§ **Task brief**: An exact copy of every record below is needed, with the pictures left out.

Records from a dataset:
-- -- --
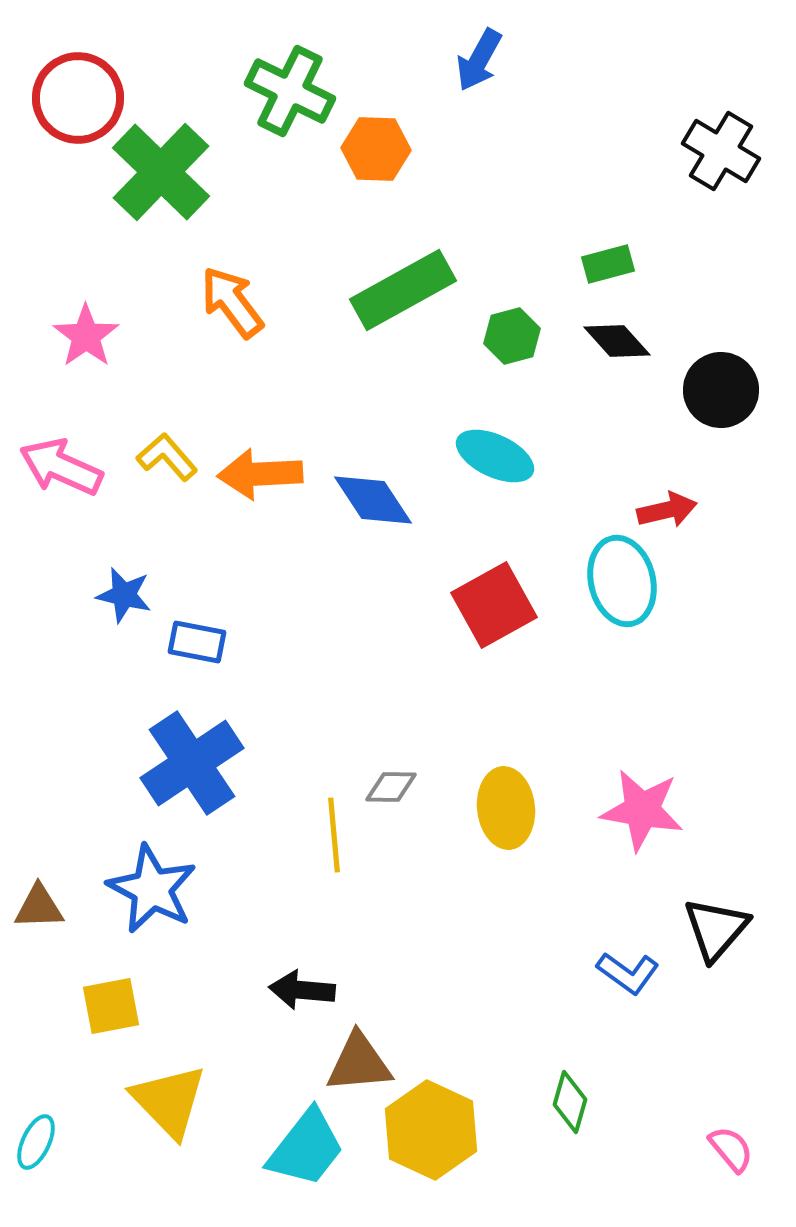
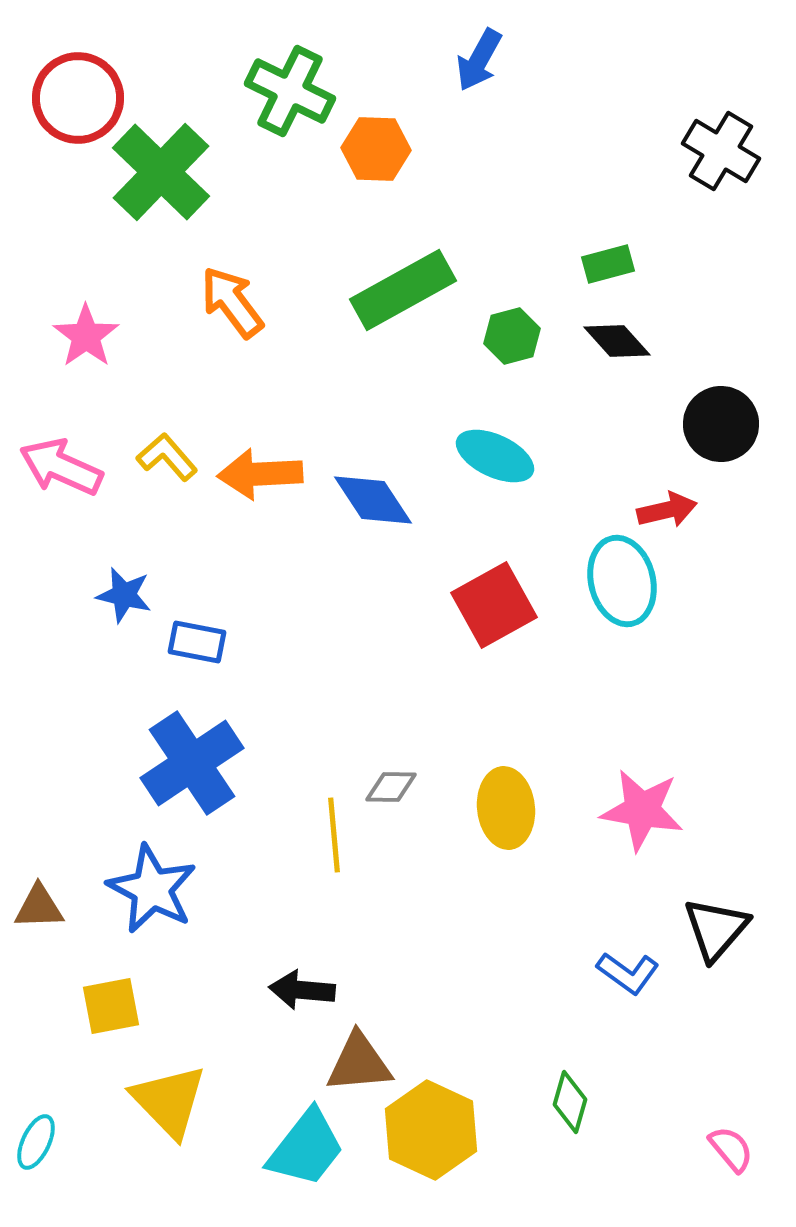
black circle at (721, 390): moved 34 px down
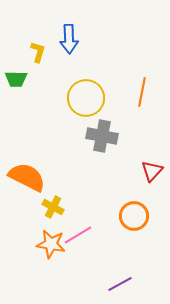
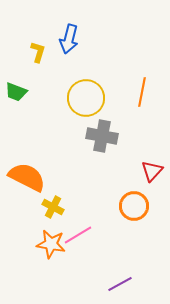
blue arrow: rotated 16 degrees clockwise
green trapezoid: moved 13 px down; rotated 20 degrees clockwise
orange circle: moved 10 px up
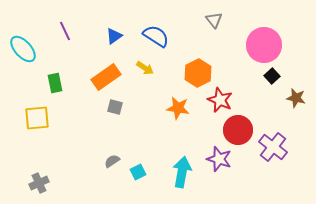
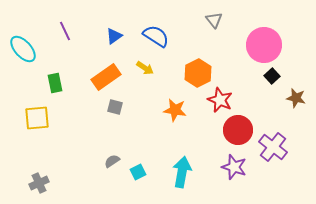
orange star: moved 3 px left, 2 px down
purple star: moved 15 px right, 8 px down
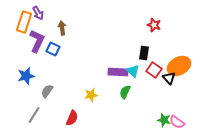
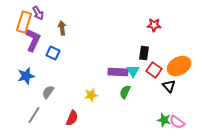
red star: rotated 16 degrees counterclockwise
purple L-shape: moved 4 px left, 1 px up
blue square: moved 4 px down
cyan triangle: rotated 16 degrees clockwise
black triangle: moved 8 px down
gray semicircle: moved 1 px right, 1 px down
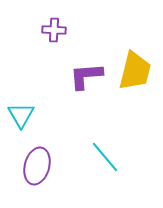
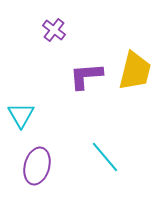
purple cross: rotated 35 degrees clockwise
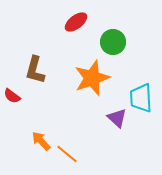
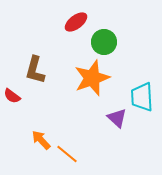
green circle: moved 9 px left
cyan trapezoid: moved 1 px right, 1 px up
orange arrow: moved 1 px up
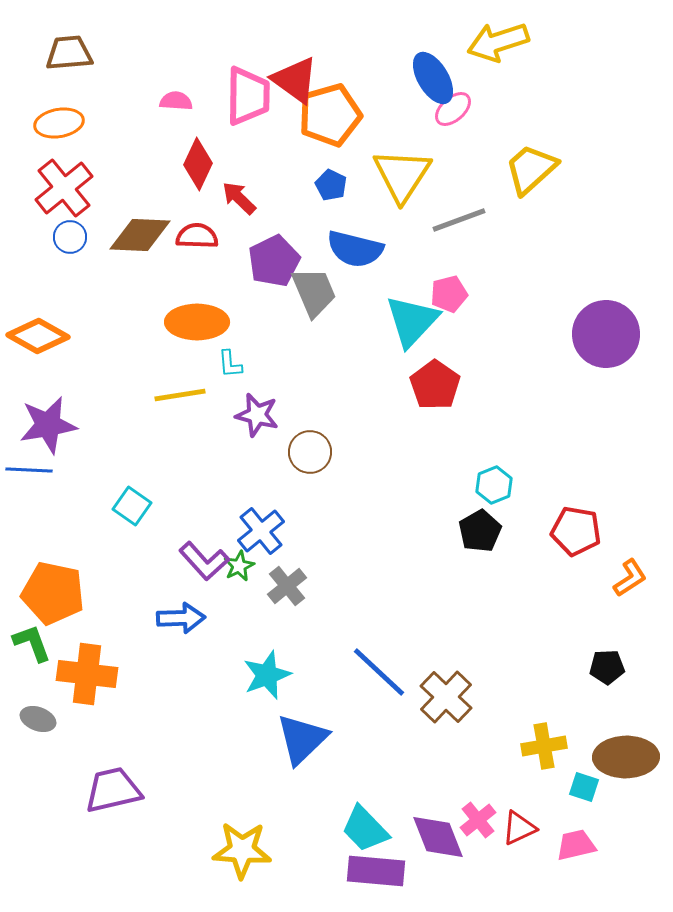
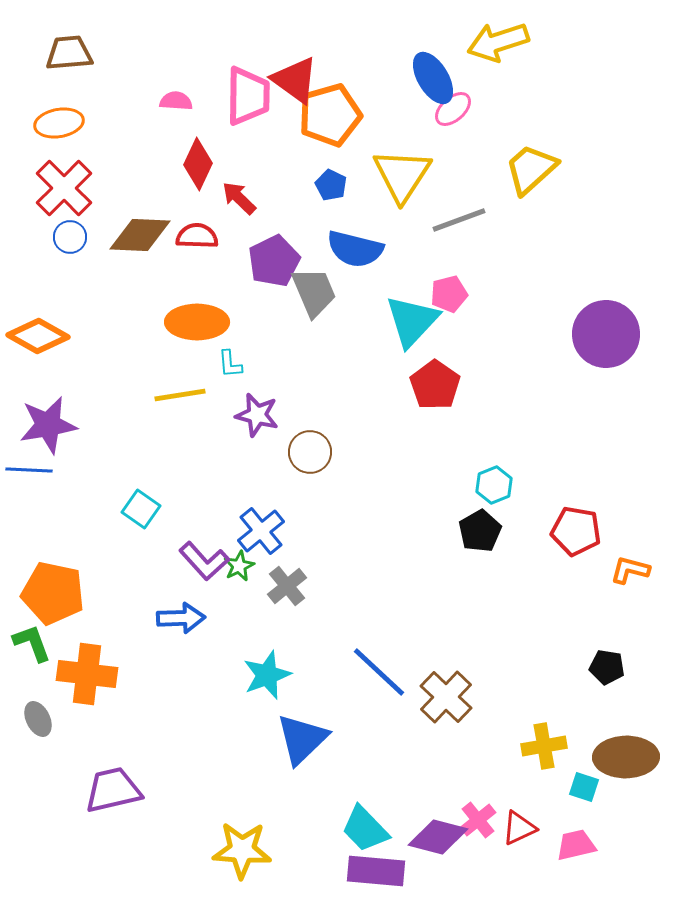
red cross at (64, 188): rotated 6 degrees counterclockwise
cyan square at (132, 506): moved 9 px right, 3 px down
orange L-shape at (630, 578): moved 8 px up; rotated 132 degrees counterclockwise
black pentagon at (607, 667): rotated 12 degrees clockwise
gray ellipse at (38, 719): rotated 44 degrees clockwise
purple diamond at (438, 837): rotated 54 degrees counterclockwise
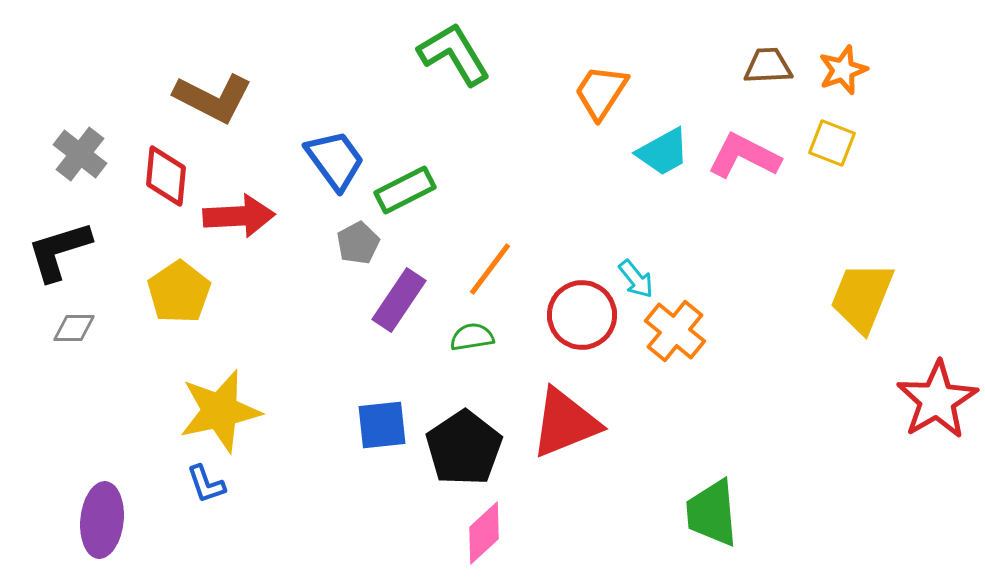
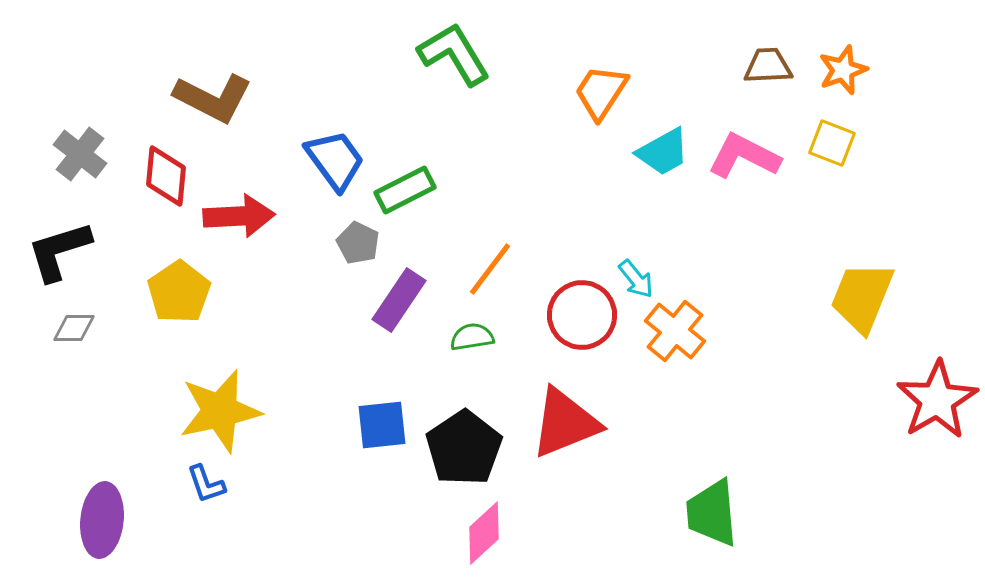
gray pentagon: rotated 18 degrees counterclockwise
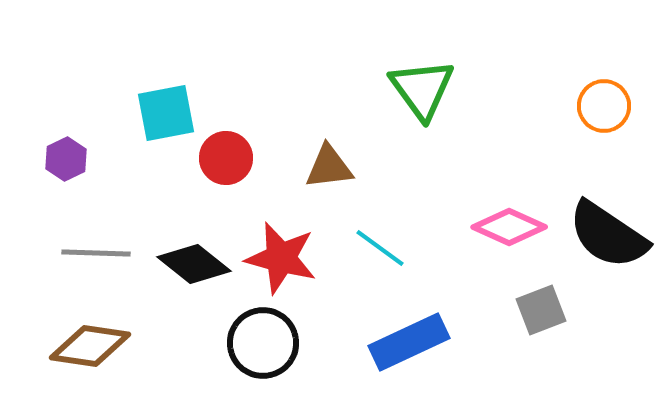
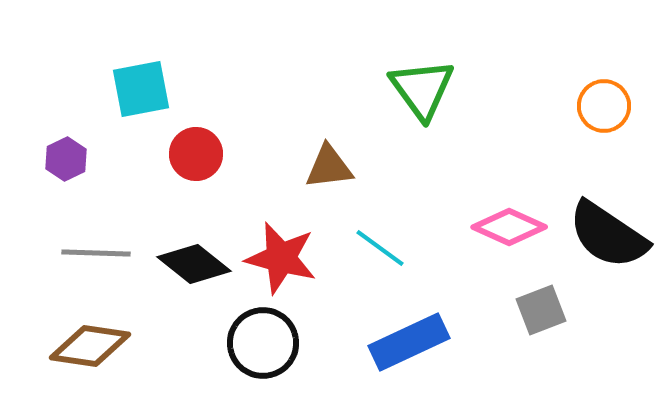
cyan square: moved 25 px left, 24 px up
red circle: moved 30 px left, 4 px up
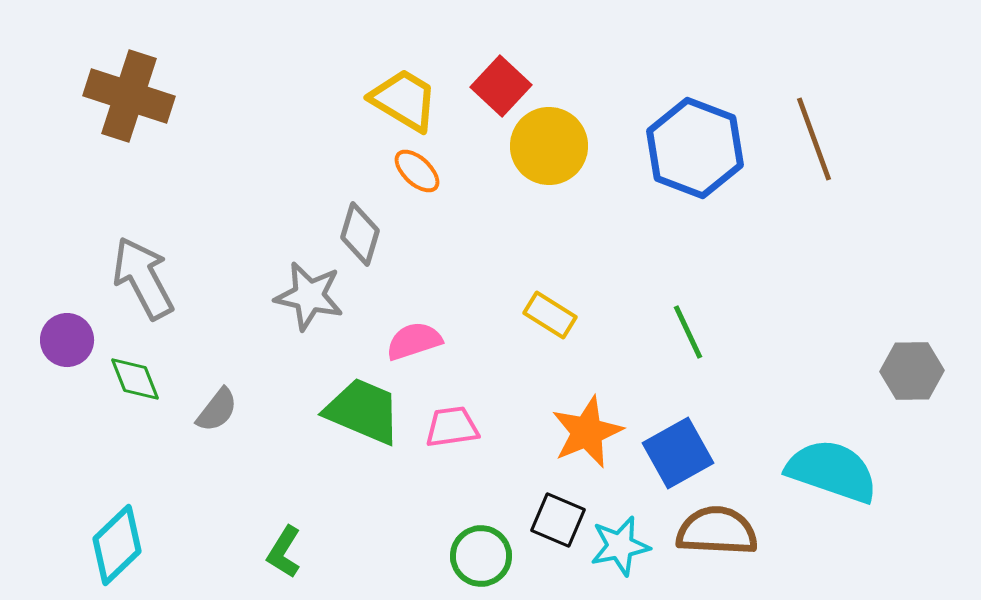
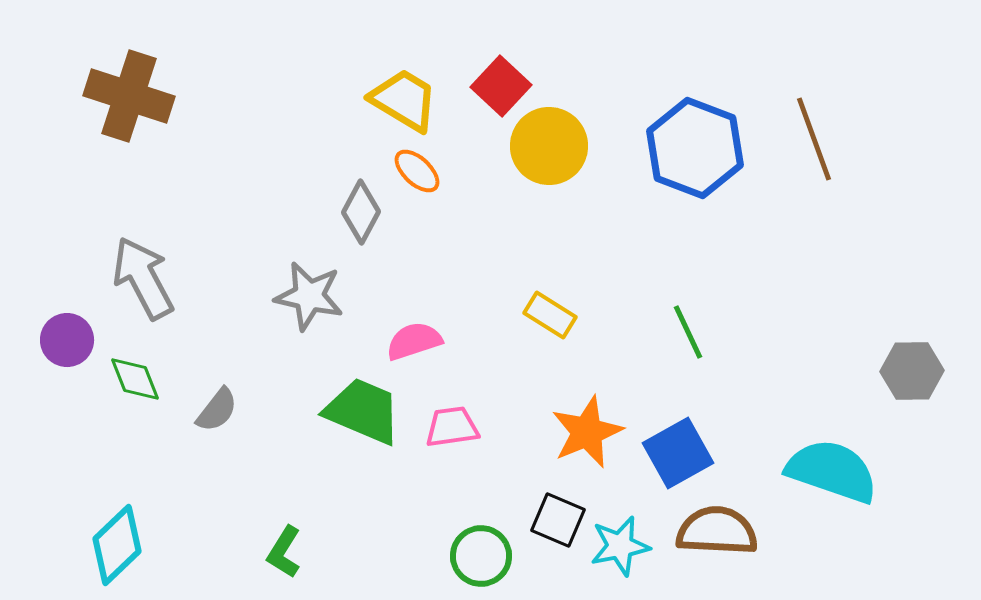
gray diamond: moved 1 px right, 22 px up; rotated 12 degrees clockwise
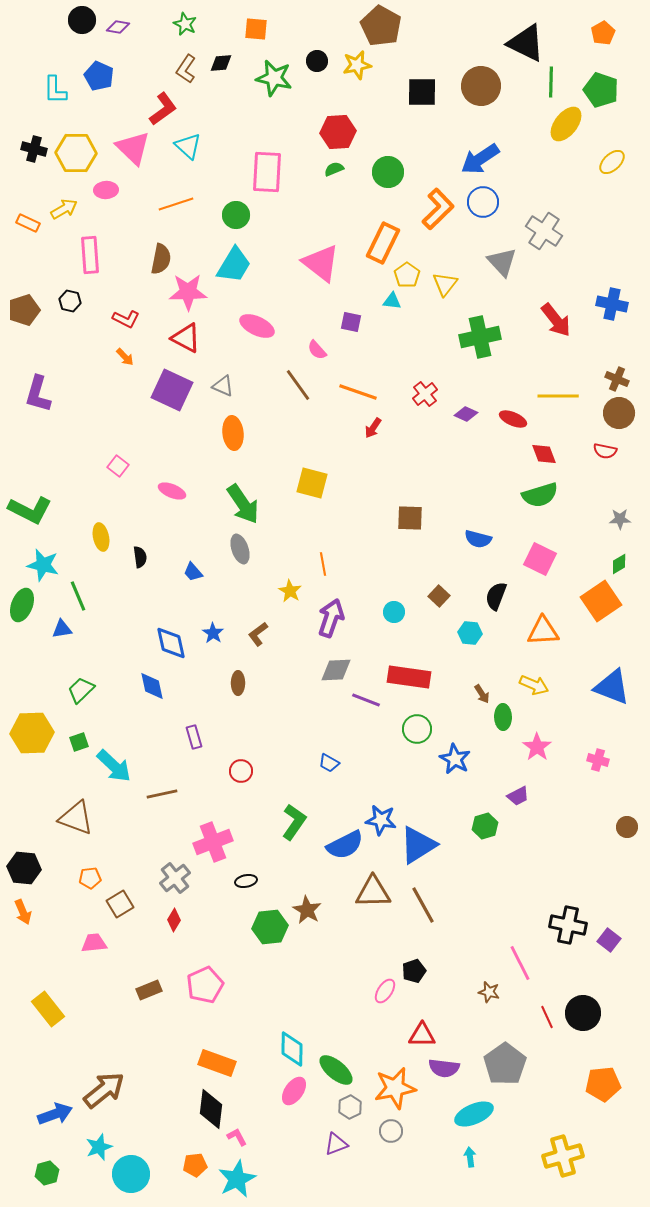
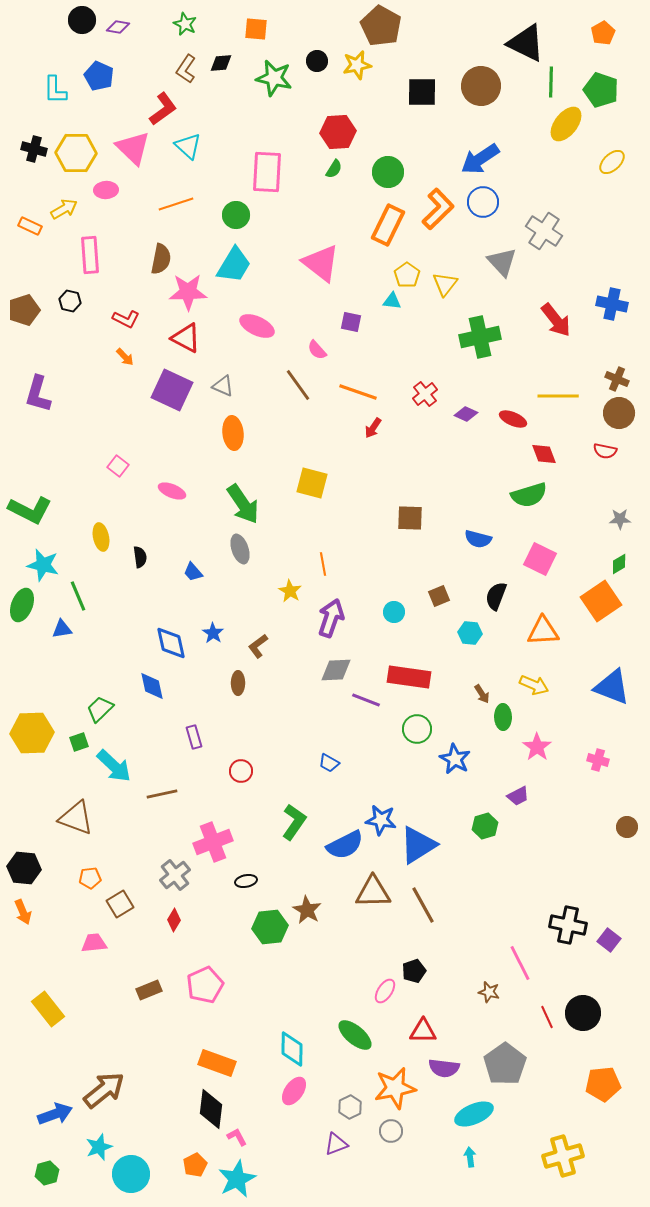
green semicircle at (334, 169): rotated 144 degrees clockwise
orange rectangle at (28, 223): moved 2 px right, 3 px down
orange rectangle at (383, 243): moved 5 px right, 18 px up
green semicircle at (540, 495): moved 11 px left
brown square at (439, 596): rotated 25 degrees clockwise
brown L-shape at (258, 634): moved 12 px down
green trapezoid at (81, 690): moved 19 px right, 19 px down
gray cross at (175, 878): moved 3 px up
red triangle at (422, 1035): moved 1 px right, 4 px up
green ellipse at (336, 1070): moved 19 px right, 35 px up
orange pentagon at (195, 1165): rotated 20 degrees counterclockwise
-- -- --
§ **Finished exercise**:
black circle at (721, 390): moved 34 px down
blue arrow: rotated 16 degrees clockwise
green trapezoid: moved 13 px down; rotated 20 degrees clockwise
orange circle: moved 10 px up
orange star: moved 3 px left, 2 px down
purple star: moved 15 px right, 8 px down
red star: rotated 16 degrees counterclockwise
purple L-shape: moved 4 px left, 1 px up
blue square: moved 4 px down
cyan triangle: rotated 16 degrees clockwise
black triangle: moved 8 px down
gray semicircle: moved 1 px right, 1 px down
purple cross: rotated 35 degrees clockwise
green circle: moved 9 px left
cyan trapezoid: moved 1 px right, 1 px up
orange arrow: moved 1 px up
red cross at (64, 188): rotated 6 degrees counterclockwise
cyan square at (132, 506): moved 9 px right, 3 px down
orange L-shape at (630, 578): moved 8 px up; rotated 132 degrees counterclockwise
black pentagon at (607, 667): rotated 12 degrees clockwise
gray ellipse at (38, 719): rotated 44 degrees clockwise
purple diamond at (438, 837): rotated 54 degrees counterclockwise
gray pentagon: rotated 18 degrees counterclockwise
cyan square: moved 25 px left, 24 px up
red circle: moved 30 px left, 4 px up
gray diamond: moved 1 px right, 22 px up; rotated 12 degrees clockwise
green semicircle at (334, 169): rotated 144 degrees clockwise
orange rectangle at (28, 223): moved 2 px right, 3 px down
orange rectangle at (383, 243): moved 5 px right, 18 px up
green semicircle at (540, 495): moved 11 px left
brown square at (439, 596): rotated 25 degrees clockwise
brown L-shape at (258, 634): moved 12 px down
green trapezoid at (81, 690): moved 19 px right, 19 px down
gray cross at (175, 878): moved 3 px up
red triangle at (422, 1035): moved 1 px right, 4 px up
green ellipse at (336, 1070): moved 19 px right, 35 px up
orange pentagon at (195, 1165): rotated 20 degrees counterclockwise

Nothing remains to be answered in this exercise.